What to do:
Your answer should be the lines below from the one holding "orange brick C5" through the one holding "black brick H3:J3", copied exactly and with nothing else.

[Scene image comparisons]
Start of Block
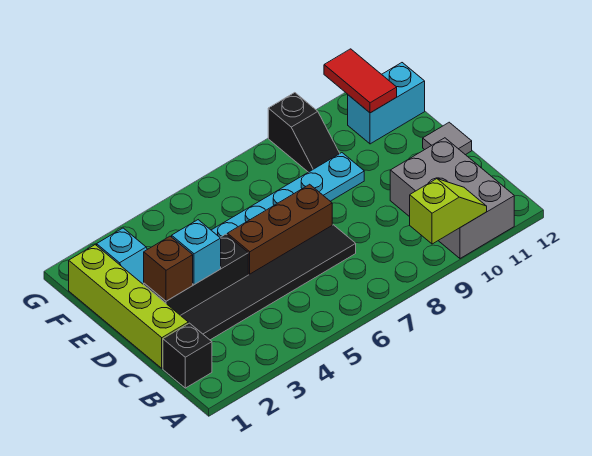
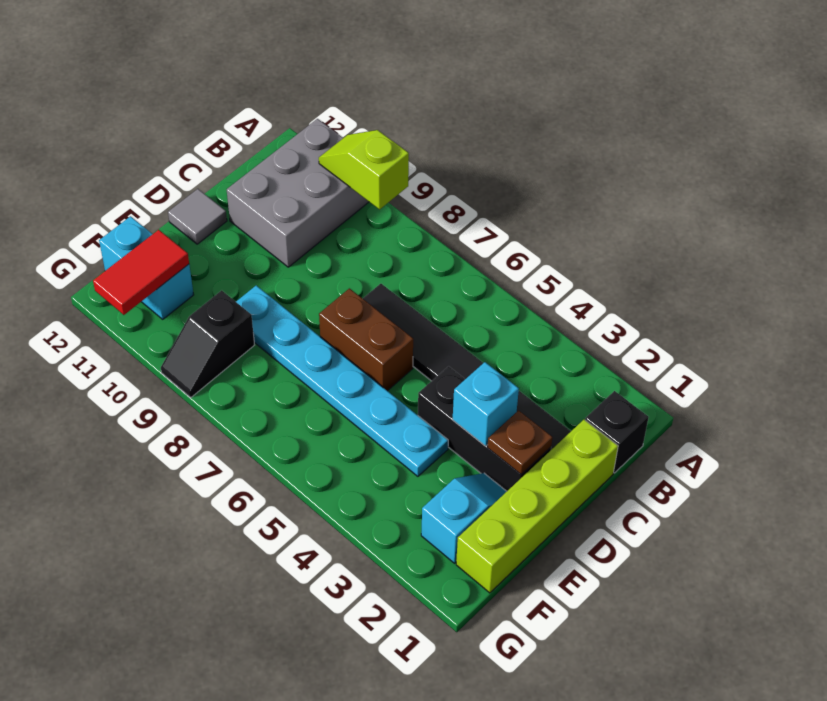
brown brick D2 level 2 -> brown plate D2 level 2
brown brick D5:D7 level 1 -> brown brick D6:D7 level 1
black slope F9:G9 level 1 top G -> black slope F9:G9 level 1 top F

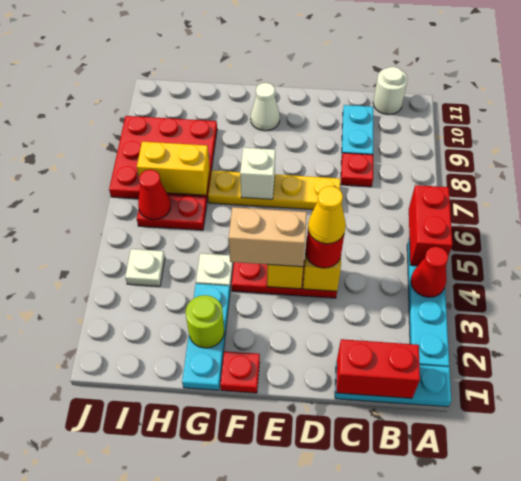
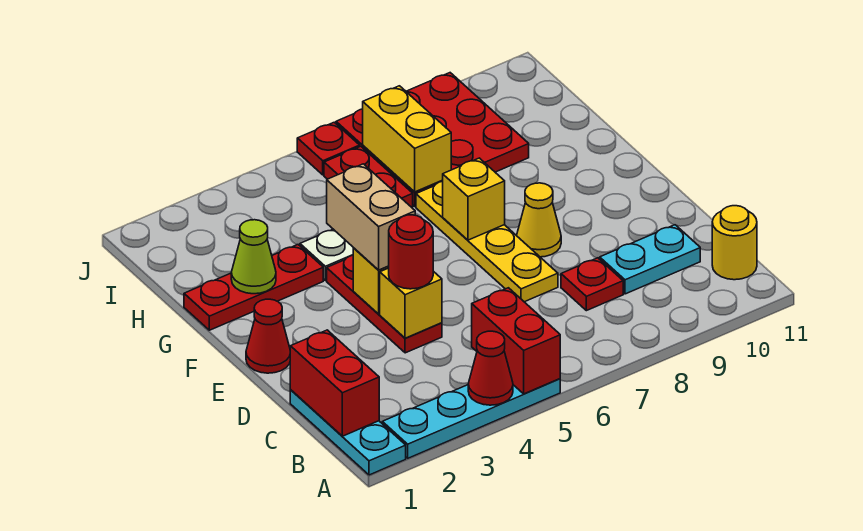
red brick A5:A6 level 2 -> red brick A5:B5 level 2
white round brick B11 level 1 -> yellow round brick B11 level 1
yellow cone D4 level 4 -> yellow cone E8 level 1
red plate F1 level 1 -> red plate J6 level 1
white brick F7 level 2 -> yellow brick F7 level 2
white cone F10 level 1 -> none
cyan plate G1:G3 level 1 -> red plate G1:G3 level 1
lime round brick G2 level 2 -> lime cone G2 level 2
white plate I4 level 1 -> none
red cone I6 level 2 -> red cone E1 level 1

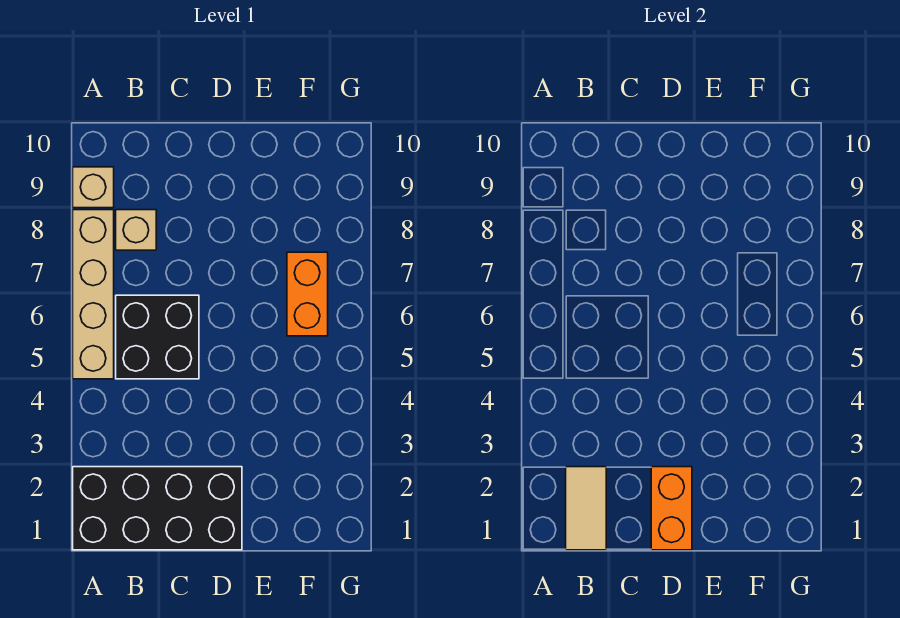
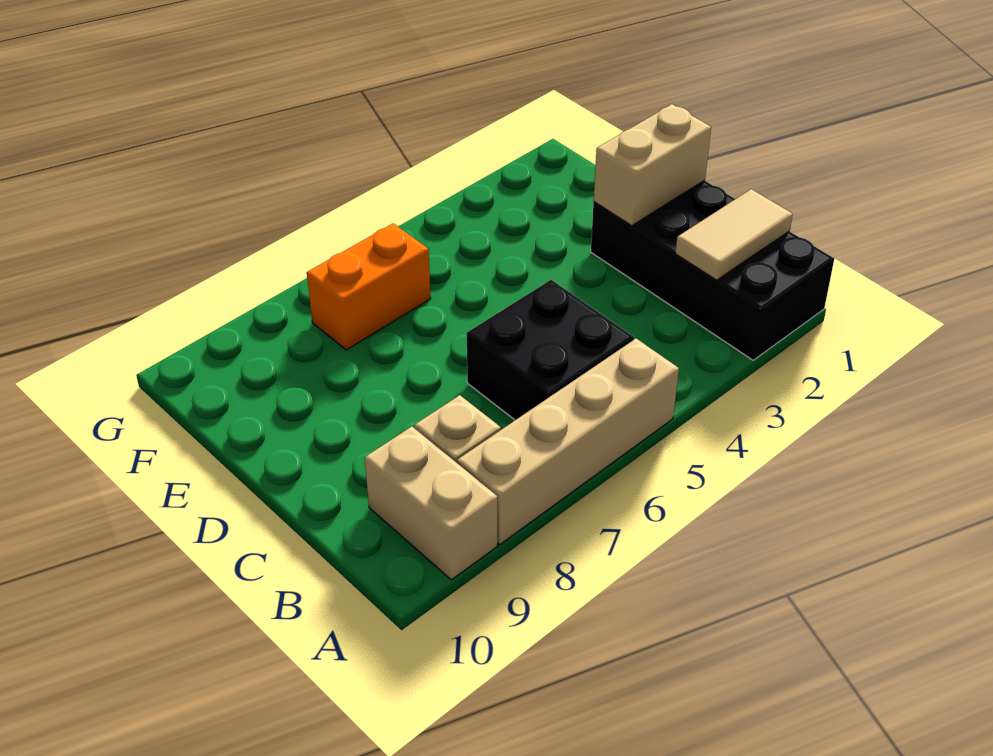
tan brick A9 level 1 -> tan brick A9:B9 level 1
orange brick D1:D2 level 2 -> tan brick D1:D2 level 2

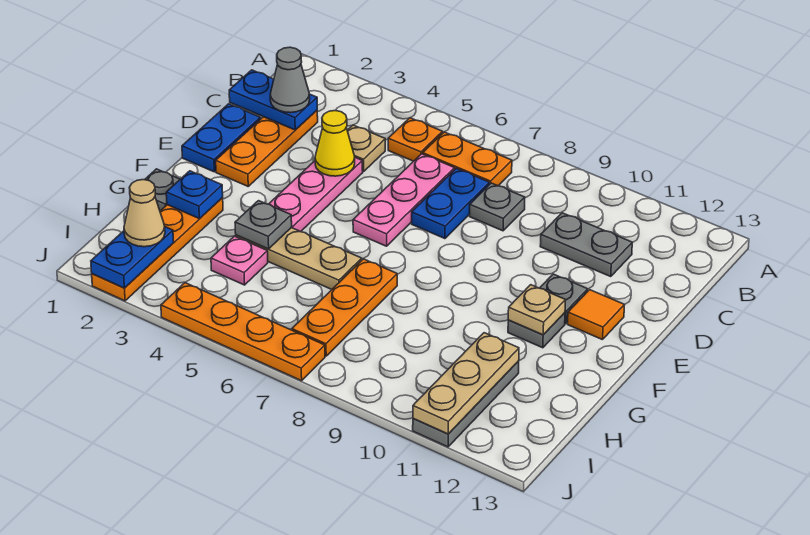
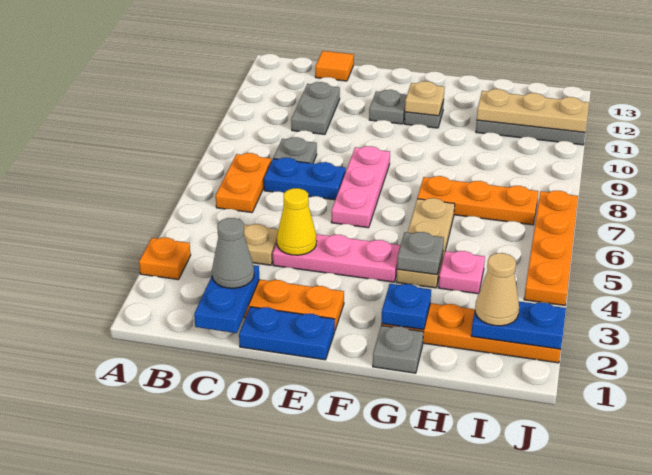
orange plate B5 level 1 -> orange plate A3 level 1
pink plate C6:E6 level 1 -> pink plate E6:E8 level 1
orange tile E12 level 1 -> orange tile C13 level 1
End of Block
Start of Block
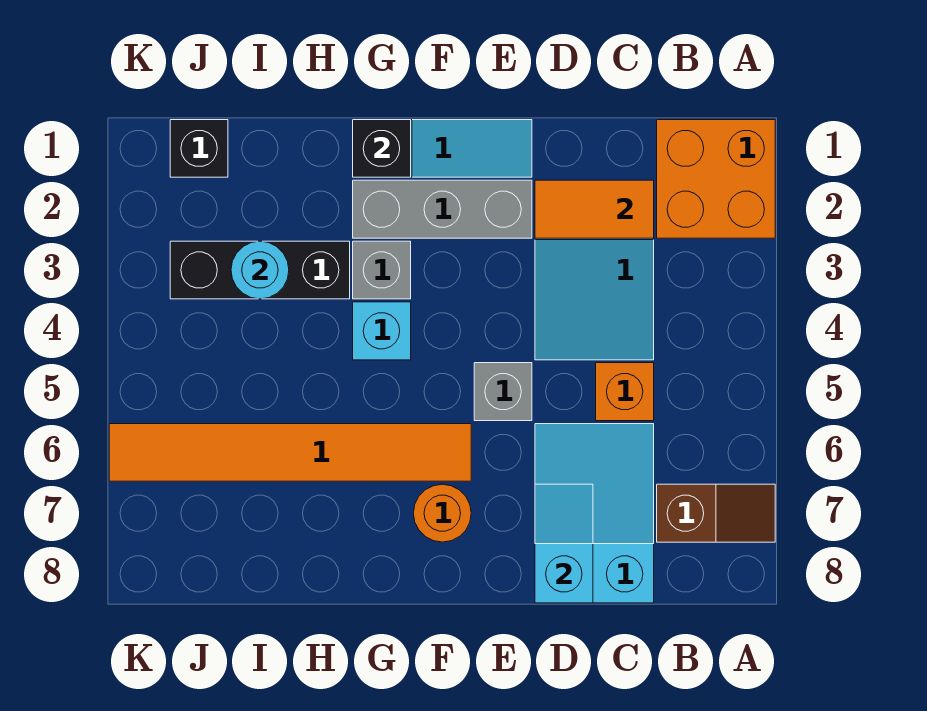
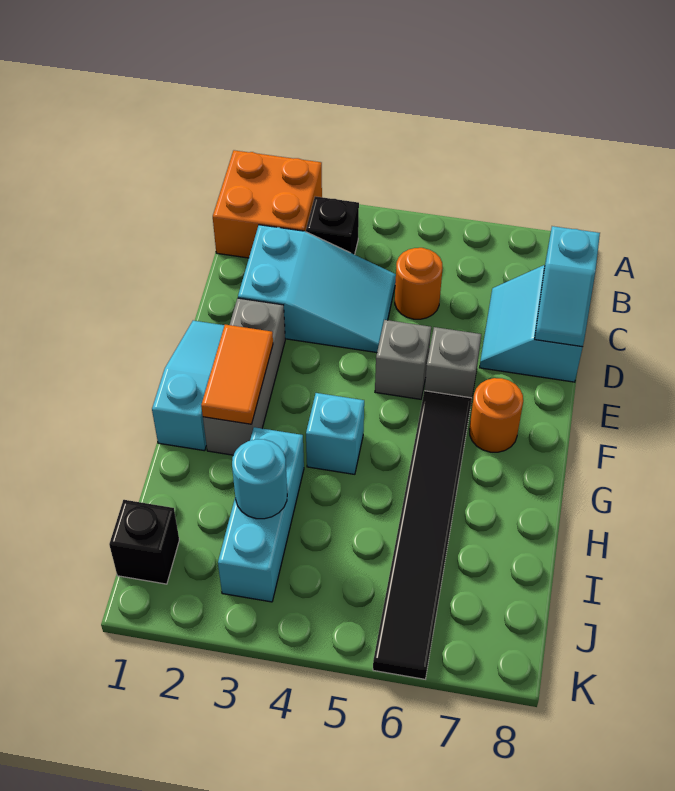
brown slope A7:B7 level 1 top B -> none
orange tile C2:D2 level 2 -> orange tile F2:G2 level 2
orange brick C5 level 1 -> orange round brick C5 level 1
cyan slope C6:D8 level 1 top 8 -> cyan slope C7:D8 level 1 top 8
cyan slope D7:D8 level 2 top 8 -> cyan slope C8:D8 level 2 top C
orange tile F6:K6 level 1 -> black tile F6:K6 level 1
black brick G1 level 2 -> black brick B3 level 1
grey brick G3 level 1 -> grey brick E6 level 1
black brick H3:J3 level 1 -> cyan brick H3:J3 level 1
End of Block
Answer space:
orange brick C5 level 1 -> orange round brick C5 level 1
cyan slope C6:D8 level 1 top 8 -> cyan slope C7:D8 level 1 top 8
cyan slope D7:D8 level 2 top 8 -> cyan slope C8:D8 level 2 top C
orange tile F6:K6 level 1 -> black tile F6:K6 level 1
black brick G1 level 2 -> black brick B3 level 1
grey brick G3 level 1 -> grey brick E6 level 1
black brick H3:J3 level 1 -> cyan brick H3:J3 level 1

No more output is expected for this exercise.